• What to work on: Could you rewrite the rows as a numbered list, starting with the very first line and going on through the line with "The image size", both included, with any blank lines left out?

• Stored records:

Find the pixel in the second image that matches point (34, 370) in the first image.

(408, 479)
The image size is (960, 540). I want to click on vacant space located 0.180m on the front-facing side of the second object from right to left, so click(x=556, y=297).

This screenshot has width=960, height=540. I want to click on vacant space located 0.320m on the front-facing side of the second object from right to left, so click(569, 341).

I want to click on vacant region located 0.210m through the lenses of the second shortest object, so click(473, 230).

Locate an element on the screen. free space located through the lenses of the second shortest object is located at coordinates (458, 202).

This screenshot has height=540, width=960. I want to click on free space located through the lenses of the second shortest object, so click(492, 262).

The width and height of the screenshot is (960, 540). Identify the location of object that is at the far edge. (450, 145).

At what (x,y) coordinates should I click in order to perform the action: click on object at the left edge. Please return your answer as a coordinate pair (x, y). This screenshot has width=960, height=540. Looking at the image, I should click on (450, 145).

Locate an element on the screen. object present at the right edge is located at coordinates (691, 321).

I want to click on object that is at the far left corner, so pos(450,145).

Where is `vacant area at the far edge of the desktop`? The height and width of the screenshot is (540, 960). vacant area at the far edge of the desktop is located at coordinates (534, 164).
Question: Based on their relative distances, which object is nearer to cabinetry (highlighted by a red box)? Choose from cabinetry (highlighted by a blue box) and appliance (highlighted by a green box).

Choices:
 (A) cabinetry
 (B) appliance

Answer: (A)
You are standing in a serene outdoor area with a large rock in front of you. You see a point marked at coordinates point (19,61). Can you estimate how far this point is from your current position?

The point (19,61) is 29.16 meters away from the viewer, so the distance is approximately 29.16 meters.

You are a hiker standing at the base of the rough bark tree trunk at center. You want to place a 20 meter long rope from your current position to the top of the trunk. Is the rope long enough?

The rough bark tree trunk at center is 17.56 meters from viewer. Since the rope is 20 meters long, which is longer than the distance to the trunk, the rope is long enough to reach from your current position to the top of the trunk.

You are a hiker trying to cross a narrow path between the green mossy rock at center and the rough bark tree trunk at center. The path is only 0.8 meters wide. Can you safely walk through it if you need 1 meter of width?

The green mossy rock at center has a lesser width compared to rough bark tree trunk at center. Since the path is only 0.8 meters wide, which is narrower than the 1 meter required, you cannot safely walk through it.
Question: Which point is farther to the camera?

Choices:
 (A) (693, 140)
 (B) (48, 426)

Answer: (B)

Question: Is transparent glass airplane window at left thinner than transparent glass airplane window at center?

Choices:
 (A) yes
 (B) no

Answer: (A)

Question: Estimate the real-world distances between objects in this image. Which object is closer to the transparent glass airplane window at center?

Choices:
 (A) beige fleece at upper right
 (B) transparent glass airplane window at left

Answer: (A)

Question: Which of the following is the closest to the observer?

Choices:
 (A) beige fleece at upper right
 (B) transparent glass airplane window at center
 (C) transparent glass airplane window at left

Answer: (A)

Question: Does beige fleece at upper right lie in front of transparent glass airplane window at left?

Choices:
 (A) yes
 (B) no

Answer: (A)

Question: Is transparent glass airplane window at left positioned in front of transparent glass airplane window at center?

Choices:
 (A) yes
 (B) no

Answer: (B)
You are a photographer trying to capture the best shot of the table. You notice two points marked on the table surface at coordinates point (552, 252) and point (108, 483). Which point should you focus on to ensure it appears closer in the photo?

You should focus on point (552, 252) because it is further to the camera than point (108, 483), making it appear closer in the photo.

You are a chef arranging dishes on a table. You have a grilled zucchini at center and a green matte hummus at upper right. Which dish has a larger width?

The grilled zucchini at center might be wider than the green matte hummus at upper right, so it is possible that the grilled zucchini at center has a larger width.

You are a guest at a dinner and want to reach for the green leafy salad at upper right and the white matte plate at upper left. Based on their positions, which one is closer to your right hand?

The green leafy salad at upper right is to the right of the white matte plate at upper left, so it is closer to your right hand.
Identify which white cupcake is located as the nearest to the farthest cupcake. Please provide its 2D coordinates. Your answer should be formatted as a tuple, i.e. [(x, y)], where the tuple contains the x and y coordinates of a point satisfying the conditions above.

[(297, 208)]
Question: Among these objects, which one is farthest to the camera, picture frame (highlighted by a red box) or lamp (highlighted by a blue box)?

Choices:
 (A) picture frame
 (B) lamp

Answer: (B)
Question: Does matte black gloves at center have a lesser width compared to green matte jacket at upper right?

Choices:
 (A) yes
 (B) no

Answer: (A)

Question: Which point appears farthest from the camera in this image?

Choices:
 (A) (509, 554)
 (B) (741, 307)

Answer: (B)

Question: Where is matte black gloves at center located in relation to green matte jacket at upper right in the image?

• Answer to this task:
1. Find the pixel in the second image that matches point (34, 370) in the first image.
2. (408, 479)
3. The image size is (960, 540). I want to click on vacant space located 0.180m on the front-facing side of the second object from right to left, so click(x=556, y=297).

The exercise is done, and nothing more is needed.